— WORK REQUIRED —
Using the entries below, quote exactly the span of lines that begins with the line containing "pink rocket: [450,442,541,558]" and ends with the final line.
[[ MATERIAL PROVIDED open ]]
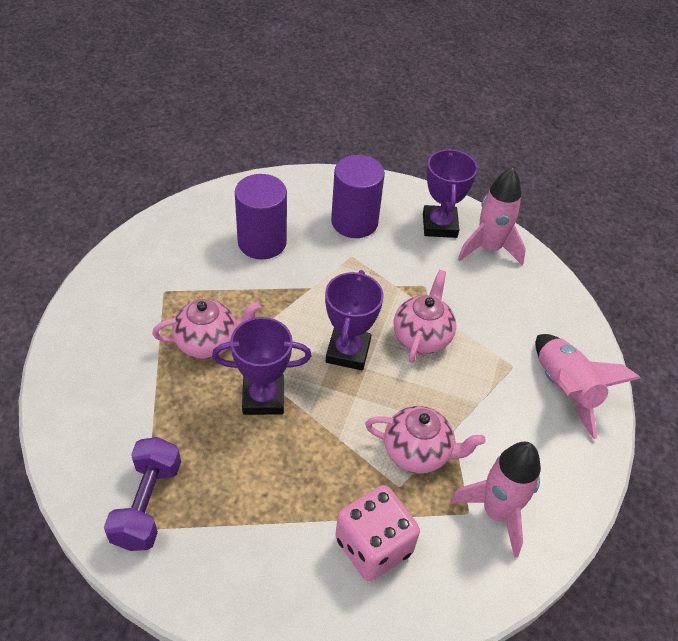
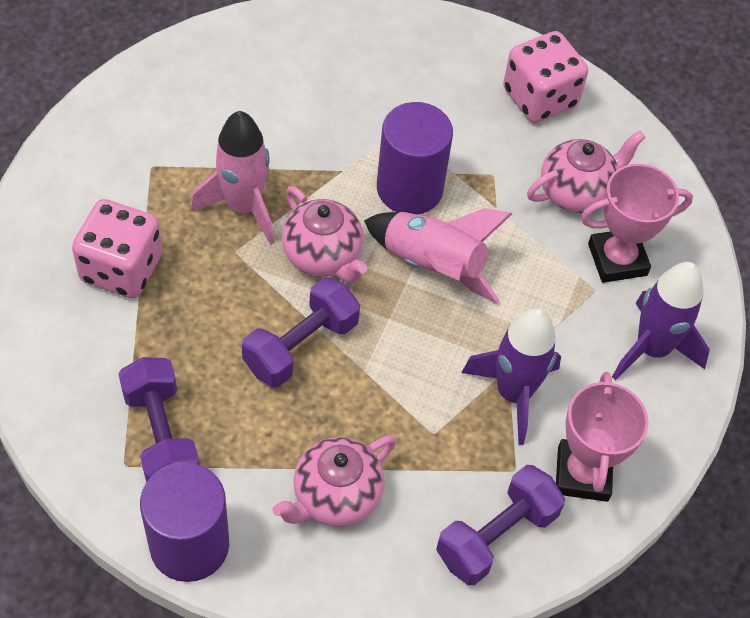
pink dice: [335,485,420,581] = 1 -> [72,199,163,298] [503,31,588,123] = 2
pink rocket: [450,442,541,558] [458,167,526,265] [535,334,641,439] = 3 -> [191,111,274,245] [364,208,512,303] = 2
pink trophy: none = 0 -> [556,372,649,502] [581,164,693,283] = 2
purple dumbbell: [104,437,181,551] = 1 -> [119,357,200,482] [242,277,360,387] [436,465,565,585] = 3
purple rocket: none = 0 -> [462,308,561,445] [612,262,710,380] = 2
purple trophy: [212,317,312,415] [325,270,384,370] [423,148,478,238] = 3 -> none = 0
[[ MATERIAL PROVIDED closed ]]
— ANSWER TO THE PROBLEM —
pink rocket: [450,442,541,558] [458,167,526,265] [535,334,641,439] = 3 -> [191,111,274,245] [364,208,512,303] = 2
pink trophy: none = 0 -> [556,372,649,502] [581,164,693,283] = 2
purple dumbbell: [104,437,181,551] = 1 -> [119,357,200,482] [242,277,360,387] [436,465,565,585] = 3
purple rocket: none = 0 -> [462,308,561,445] [612,262,710,380] = 2
purple trophy: [212,317,312,415] [325,270,384,370] [423,148,478,238] = 3 -> none = 0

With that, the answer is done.